=== Records provided ===

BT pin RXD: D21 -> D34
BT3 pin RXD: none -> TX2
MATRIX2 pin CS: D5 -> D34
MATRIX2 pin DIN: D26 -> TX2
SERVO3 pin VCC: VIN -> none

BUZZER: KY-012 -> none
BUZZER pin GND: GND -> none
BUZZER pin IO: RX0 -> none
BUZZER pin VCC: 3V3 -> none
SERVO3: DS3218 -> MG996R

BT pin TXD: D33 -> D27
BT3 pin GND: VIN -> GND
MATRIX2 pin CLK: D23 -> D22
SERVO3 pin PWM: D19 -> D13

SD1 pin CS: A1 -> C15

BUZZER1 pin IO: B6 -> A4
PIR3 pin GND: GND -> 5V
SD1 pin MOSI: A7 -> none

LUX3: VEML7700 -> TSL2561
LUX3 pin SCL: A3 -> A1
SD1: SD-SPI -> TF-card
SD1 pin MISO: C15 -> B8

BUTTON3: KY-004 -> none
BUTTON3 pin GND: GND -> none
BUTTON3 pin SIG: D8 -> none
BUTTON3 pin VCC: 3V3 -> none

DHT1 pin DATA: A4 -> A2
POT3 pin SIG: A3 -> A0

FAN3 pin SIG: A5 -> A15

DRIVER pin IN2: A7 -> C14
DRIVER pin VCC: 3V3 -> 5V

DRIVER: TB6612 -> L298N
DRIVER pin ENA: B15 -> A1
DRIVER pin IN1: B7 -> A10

===

#### Work instructions
Reproduce every entry shown above, precisely as it stands.

#### Completed task
BT pin RXD: D21 -> D34
BT3 pin RXD: none -> TX2
MATRIX2 pin CS: D5 -> D34
MATRIX2 pin DIN: D26 -> TX2
SERVO3 pin VCC: VIN -> none

BUZZER: KY-012 -> none
BUZZER pin GND: GND -> none
BUZZER pin IO: RX0 -> none
BUZZER pin VCC: 3V3 -> none
SERVO3: DS3218 -> MG996R

BT pin TXD: D33 -> D27
BT3 pin GND: VIN -> GND
MATRIX2 pin CLK: D23 -> D22
SERVO3 pin PWM: D19 -> D13

SD1 pin CS: A1 -> C15

BUZZER1 pin IO: B6 -> A4
PIR3 pin GND: GND -> 5V
SD1 pin MOSI: A7 -> none

LUX3: VEML7700 -> TSL2561
LUX3 pin SCL: A3 -> A1
SD1: SD-SPI -> TF-card
SD1 pin MISO: C15 -> B8

BUTTON3: KY-004 -> none
BUTTON3 pin GND: GND -> none
BUTTON3 pin SIG: D8 -> none
BUTTON3 pin VCC: 3V3 -> none

DHT1 pin DATA: A4 -> A2
POT3 pin SIG: A3 -> A0

FAN3 pin SIG: A5 -> A15

DRIVER pin IN2: A7 -> C14
DRIVER pin VCC: 3V3 -> 5V

DRIVER: TB6612 -> L298N
DRIVER pin ENA: B15 -> A1
DRIVER pin IN1: B7 -> A10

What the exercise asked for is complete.